Provided data =>
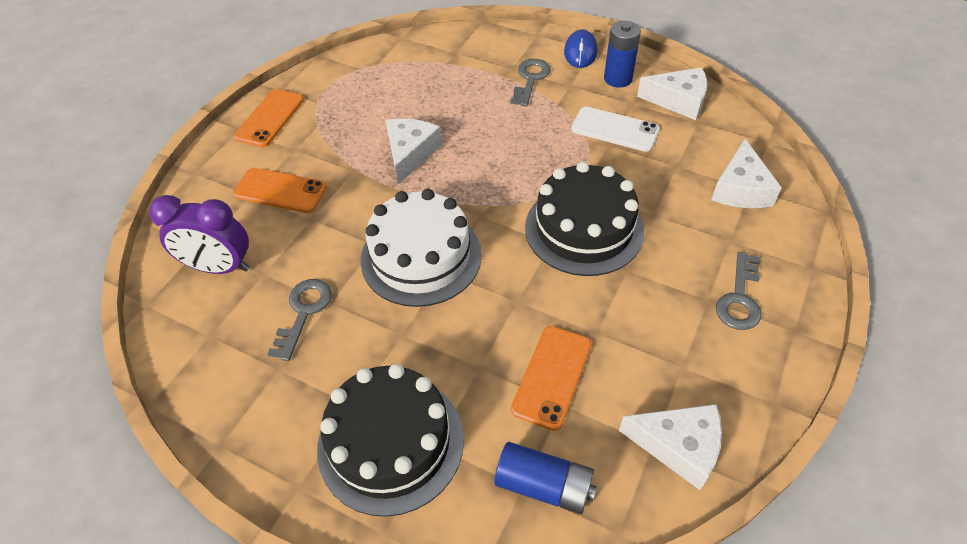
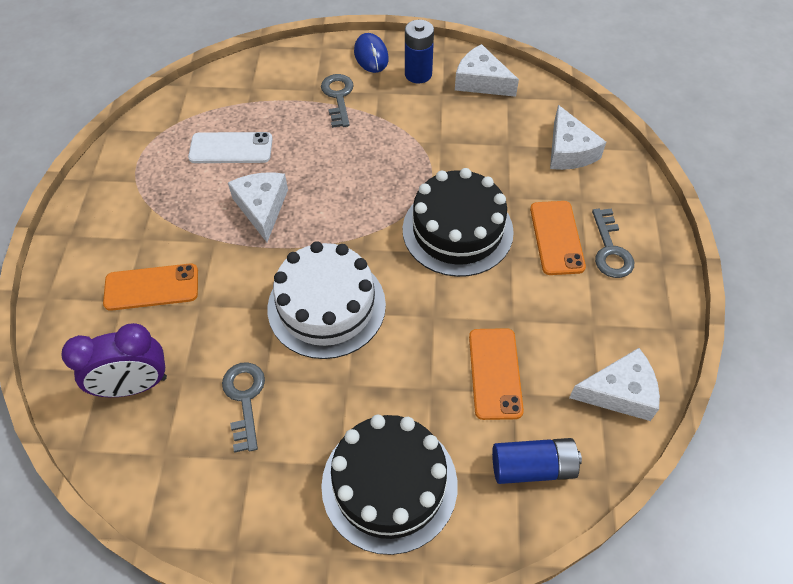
camera: 25 degrees left, 5 degrees up
(270, 118) = (95, 214): orange phone -> orange phone (556, 237)
(615, 129) = (439, 126): white phone -> white phone (231, 148)
(678, 101) = (481, 81): white cheese -> white cheese turned 135 degrees counterclockwise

Brief => With the images removed, reproduce all the material above word for word.

Finished task =>
camera: 25 degrees left, 5 degrees up
(270, 118) = (95, 214): orange phone -> orange phone (556, 237)
(615, 129) = (439, 126): white phone -> white phone (231, 148)
(678, 101) = (481, 81): white cheese -> white cheese turned 135 degrees counterclockwise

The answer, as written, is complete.